Please write out all of the data below exactly, without including the pictures.

◆ **Exercise data**
____

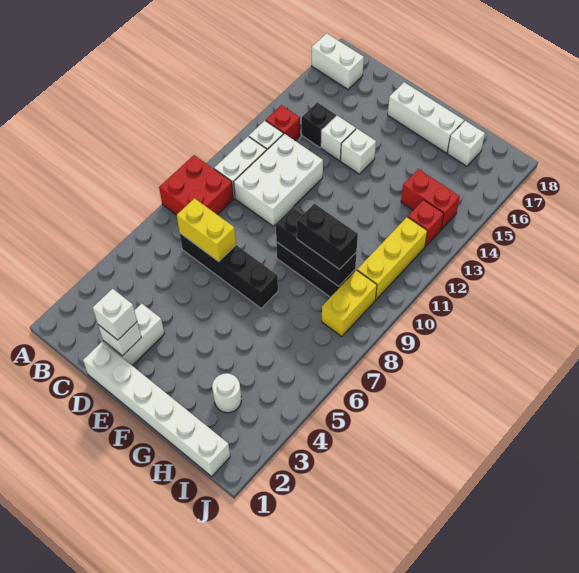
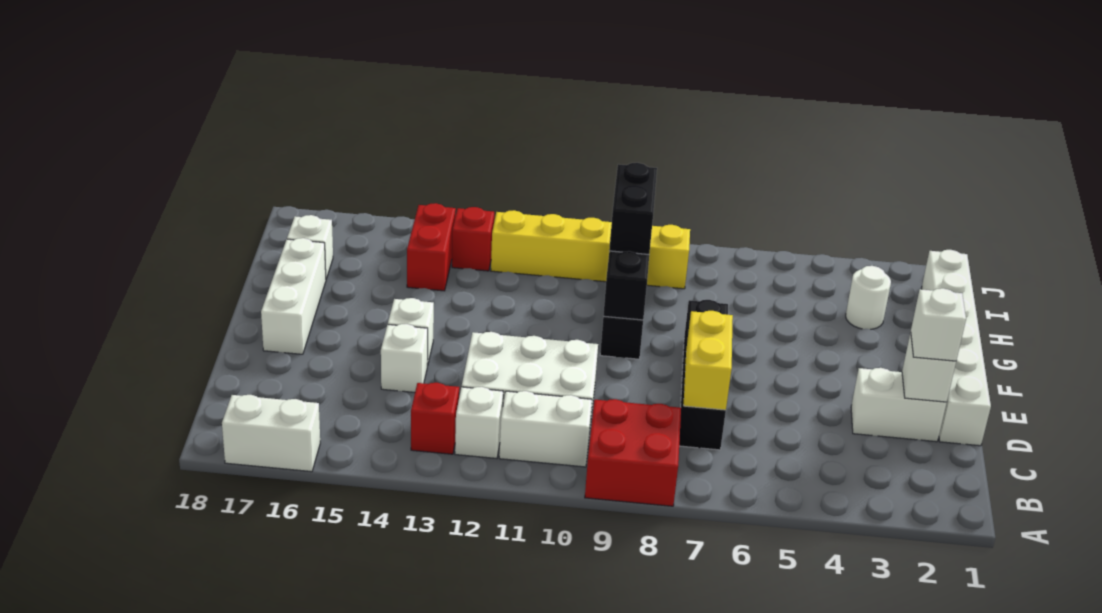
white brick A17:B17 level 1 -> white brick A16:A17 level 1
black brick C14 level 1 -> none

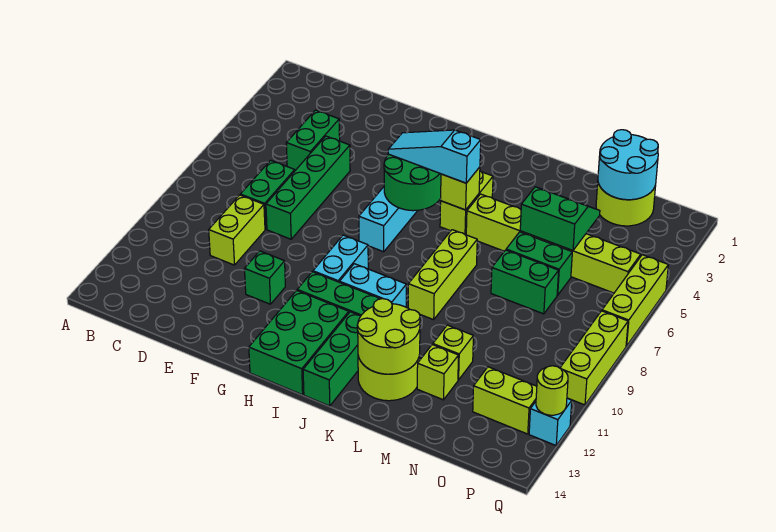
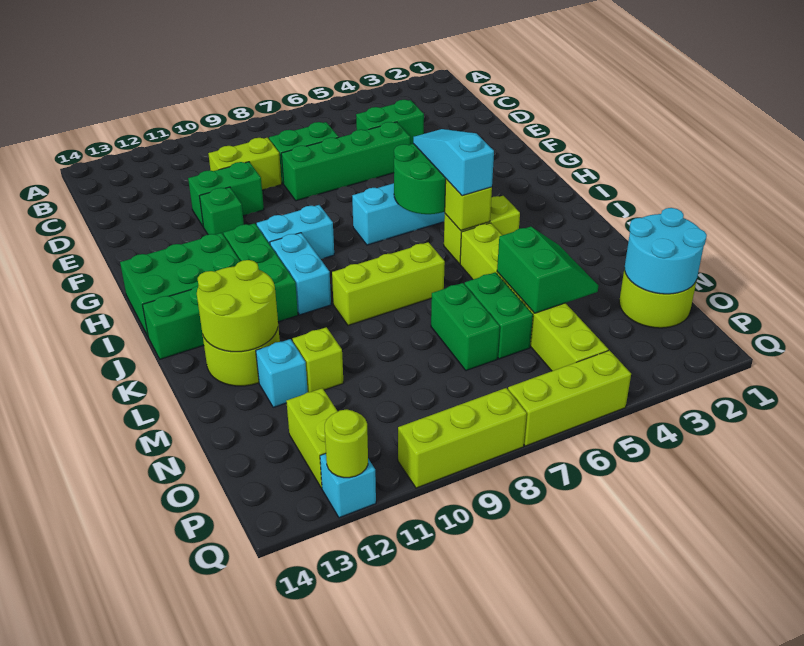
none -> green brick E10:E11 level 1
lime brick M12 level 1 -> cyan brick M12 level 1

____

◆ **Answer for this exercise**
white brick A17:B17 level 1 -> white brick A16:A17 level 1
black brick C14 level 1 -> none

none -> green brick E10:E11 level 1
lime brick M12 level 1 -> cyan brick M12 level 1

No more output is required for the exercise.